§ **WHAT YOU NEED TO DO**: Write out exactly, please, the lines from the one containing "brown plate C2:D2" to the end of the material.

§ **PROVIDED DATA**:
──────────
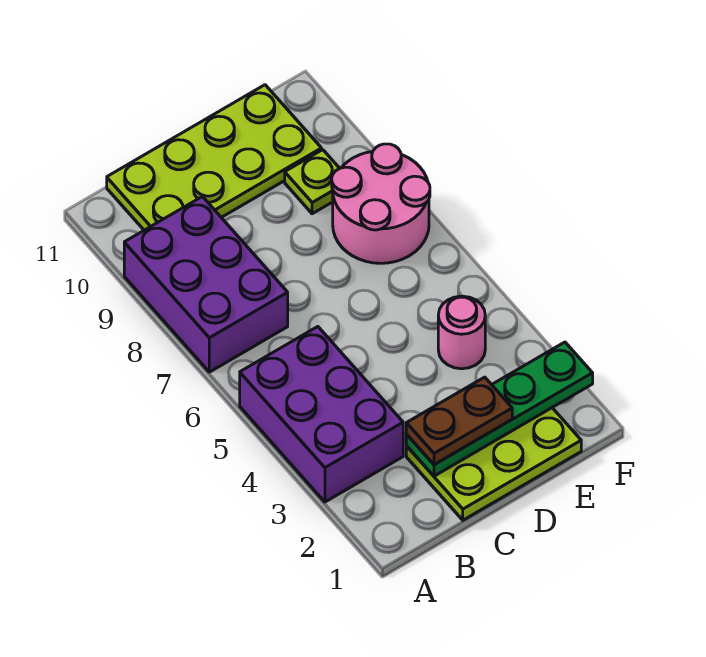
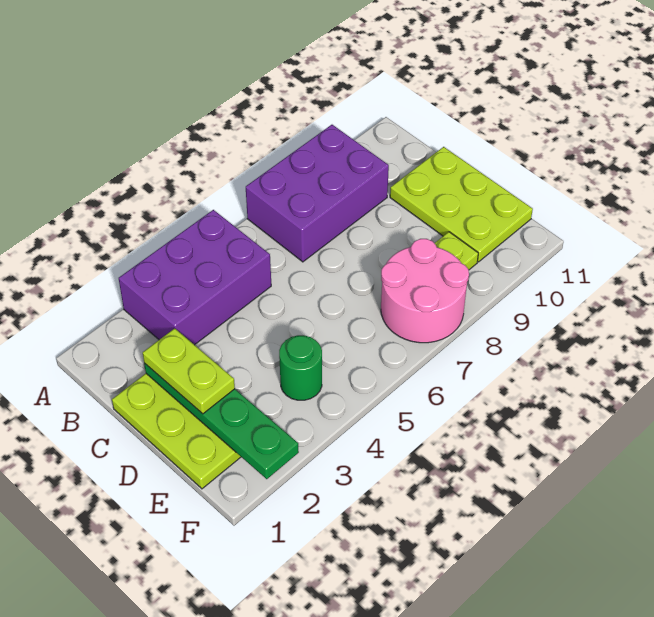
lime plate B10:E11 level 1 -> lime plate C10:E11 level 1
brown plate C2:D2 level 3 -> lime plate C2:D2 level 3
pink round brick E4 level 1 -> green round brick E4 level 1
──────────
§ **RESPONSE TO THE EXERCISE**:
brown plate C2:D2 level 3 -> lime plate C2:D2 level 3
pink round brick E4 level 1 -> green round brick E4 level 1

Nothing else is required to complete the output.